*WHAT TO PRODUCE*.
Lines to return, exactly: from the line with "orange cone B1 level 1 -> none" to the line with "purple brick F2" in the entries below, both included.

*GIVEN DATA*.
--- START ---

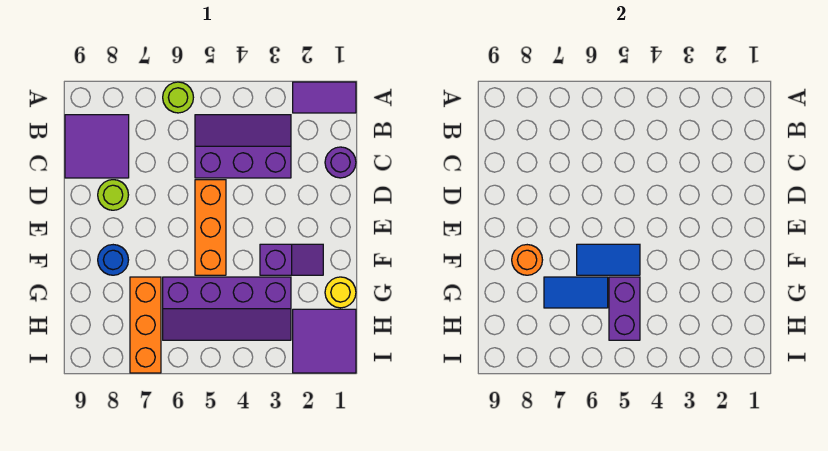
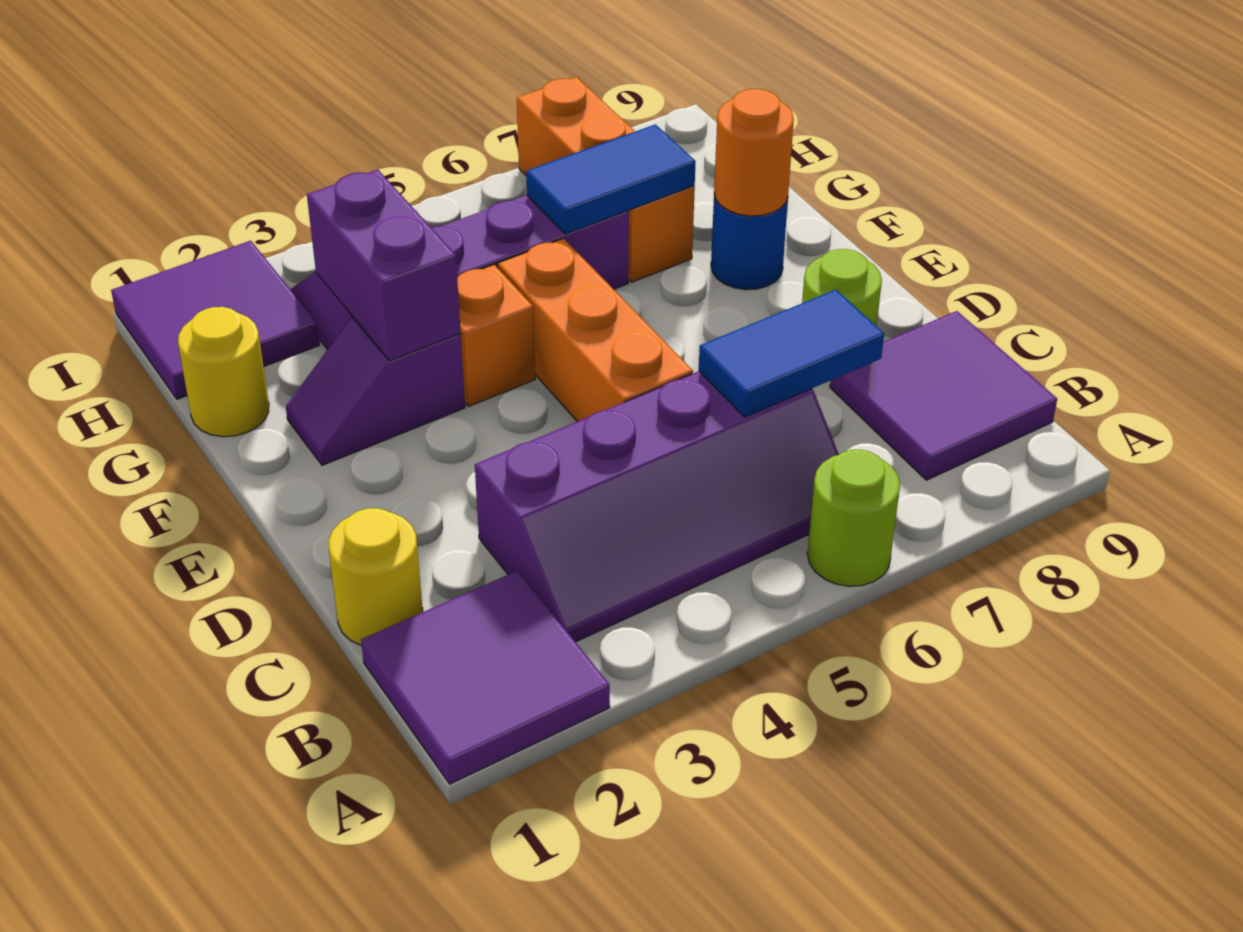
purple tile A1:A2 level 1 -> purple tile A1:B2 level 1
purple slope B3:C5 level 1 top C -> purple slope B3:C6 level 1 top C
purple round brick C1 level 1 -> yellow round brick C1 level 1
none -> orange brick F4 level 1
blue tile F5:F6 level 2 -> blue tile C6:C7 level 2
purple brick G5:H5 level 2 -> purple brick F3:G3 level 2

--- END ---
--- START ---

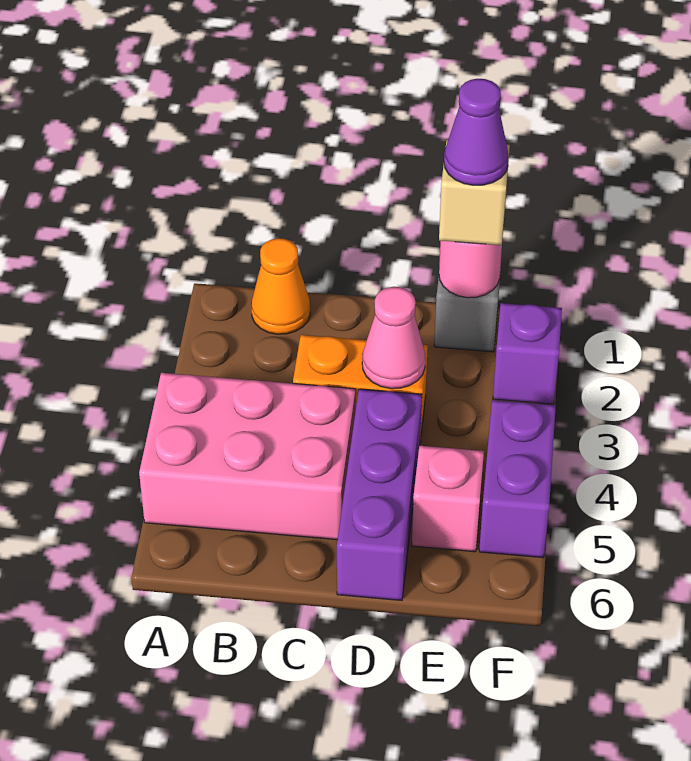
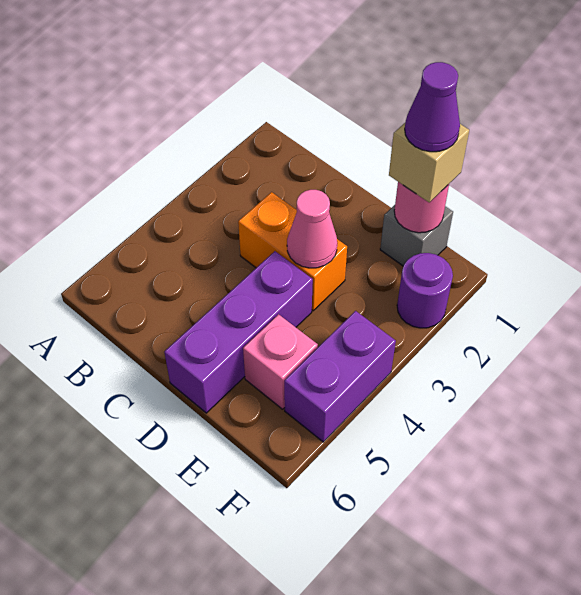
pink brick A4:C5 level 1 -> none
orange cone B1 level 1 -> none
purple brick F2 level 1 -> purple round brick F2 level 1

--- END ---
--- START ---

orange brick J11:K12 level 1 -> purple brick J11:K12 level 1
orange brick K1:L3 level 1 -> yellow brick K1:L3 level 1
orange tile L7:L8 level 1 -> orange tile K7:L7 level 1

--- END ---

*WRITTEN RESPONSE*.
orange cone B1 level 1 -> none
purple brick F2 level 1 -> purple round brick F2 level 1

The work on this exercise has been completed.